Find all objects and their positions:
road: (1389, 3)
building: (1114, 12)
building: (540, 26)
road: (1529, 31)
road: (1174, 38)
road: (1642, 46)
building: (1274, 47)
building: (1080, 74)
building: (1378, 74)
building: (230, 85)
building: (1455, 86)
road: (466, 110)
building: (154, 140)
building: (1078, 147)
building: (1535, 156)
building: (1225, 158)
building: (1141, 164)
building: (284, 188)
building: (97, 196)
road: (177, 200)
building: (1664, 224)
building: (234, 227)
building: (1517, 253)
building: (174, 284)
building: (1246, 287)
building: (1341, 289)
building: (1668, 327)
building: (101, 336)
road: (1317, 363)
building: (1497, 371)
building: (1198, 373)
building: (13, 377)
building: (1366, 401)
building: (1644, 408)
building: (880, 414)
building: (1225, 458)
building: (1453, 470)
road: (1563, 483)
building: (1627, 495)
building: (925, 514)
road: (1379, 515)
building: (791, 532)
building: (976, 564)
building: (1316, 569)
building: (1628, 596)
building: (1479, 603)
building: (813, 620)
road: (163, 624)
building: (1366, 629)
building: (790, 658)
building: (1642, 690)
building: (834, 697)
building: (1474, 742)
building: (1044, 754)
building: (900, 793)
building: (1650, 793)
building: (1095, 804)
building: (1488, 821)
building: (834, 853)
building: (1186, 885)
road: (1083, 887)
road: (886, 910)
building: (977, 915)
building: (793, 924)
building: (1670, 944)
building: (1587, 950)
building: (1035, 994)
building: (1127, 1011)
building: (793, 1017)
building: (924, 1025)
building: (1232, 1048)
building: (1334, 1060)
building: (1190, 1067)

=== TO DO ===
Copy down every line of the entries containing the word "road".

=== EXPECTED ANSWER ===
road: (1389, 3)
road: (1529, 31)
road: (1174, 38)
road: (1642, 46)
road: (466, 110)
road: (177, 200)
road: (1317, 363)
road: (1563, 483)
road: (1379, 515)
road: (163, 624)
road: (1083, 887)
road: (886, 910)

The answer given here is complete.